--- WHAT IS REQUIRED ---
Extract, from the listing that follows, each line containing the word "button".
◆ ◆ ◆
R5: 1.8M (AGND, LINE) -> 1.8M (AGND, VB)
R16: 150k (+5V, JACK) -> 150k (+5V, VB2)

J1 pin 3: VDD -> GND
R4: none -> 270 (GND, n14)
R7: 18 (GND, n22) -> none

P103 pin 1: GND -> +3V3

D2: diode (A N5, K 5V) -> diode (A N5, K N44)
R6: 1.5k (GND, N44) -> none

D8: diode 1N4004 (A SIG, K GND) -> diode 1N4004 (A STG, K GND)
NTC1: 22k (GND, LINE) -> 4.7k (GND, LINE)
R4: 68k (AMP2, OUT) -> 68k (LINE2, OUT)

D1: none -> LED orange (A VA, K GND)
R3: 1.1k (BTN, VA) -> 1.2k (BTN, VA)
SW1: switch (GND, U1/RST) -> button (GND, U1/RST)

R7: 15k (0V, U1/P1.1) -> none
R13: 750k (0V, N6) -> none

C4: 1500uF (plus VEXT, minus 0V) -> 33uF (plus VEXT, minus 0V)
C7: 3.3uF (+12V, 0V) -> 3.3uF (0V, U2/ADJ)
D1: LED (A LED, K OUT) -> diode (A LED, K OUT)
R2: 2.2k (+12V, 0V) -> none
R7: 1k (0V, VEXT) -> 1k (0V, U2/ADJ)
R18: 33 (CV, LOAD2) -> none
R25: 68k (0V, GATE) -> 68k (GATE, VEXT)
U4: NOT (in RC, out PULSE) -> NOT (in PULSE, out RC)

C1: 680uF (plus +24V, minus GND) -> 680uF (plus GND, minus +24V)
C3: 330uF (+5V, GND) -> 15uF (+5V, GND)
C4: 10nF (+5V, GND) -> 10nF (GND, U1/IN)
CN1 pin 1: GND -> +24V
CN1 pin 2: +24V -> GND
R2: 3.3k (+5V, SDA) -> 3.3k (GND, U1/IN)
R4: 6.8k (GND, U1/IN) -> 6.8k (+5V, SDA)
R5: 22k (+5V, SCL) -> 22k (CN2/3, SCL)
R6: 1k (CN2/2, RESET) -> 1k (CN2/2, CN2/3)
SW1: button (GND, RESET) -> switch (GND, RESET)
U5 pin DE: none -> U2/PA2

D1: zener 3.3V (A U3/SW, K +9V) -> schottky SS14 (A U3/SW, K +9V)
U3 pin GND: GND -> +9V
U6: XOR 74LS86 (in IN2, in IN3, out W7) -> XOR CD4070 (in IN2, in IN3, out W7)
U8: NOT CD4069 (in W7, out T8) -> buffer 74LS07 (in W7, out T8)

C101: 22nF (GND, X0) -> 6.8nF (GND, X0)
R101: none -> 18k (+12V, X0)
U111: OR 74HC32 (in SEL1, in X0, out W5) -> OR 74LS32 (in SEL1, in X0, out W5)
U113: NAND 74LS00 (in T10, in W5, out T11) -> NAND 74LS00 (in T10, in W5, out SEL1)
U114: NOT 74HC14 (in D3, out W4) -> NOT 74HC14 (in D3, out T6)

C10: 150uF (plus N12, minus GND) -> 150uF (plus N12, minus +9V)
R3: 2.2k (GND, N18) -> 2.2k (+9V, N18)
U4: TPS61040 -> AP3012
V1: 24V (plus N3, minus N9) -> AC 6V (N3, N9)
◆ ◆ ◆
--- ANSWER TO THIS EXERCISE ---
SW1: switch (GND, U1/RST) -> button (GND, U1/RST)
SW1: button (GND, RESET) -> switch (GND, RESET)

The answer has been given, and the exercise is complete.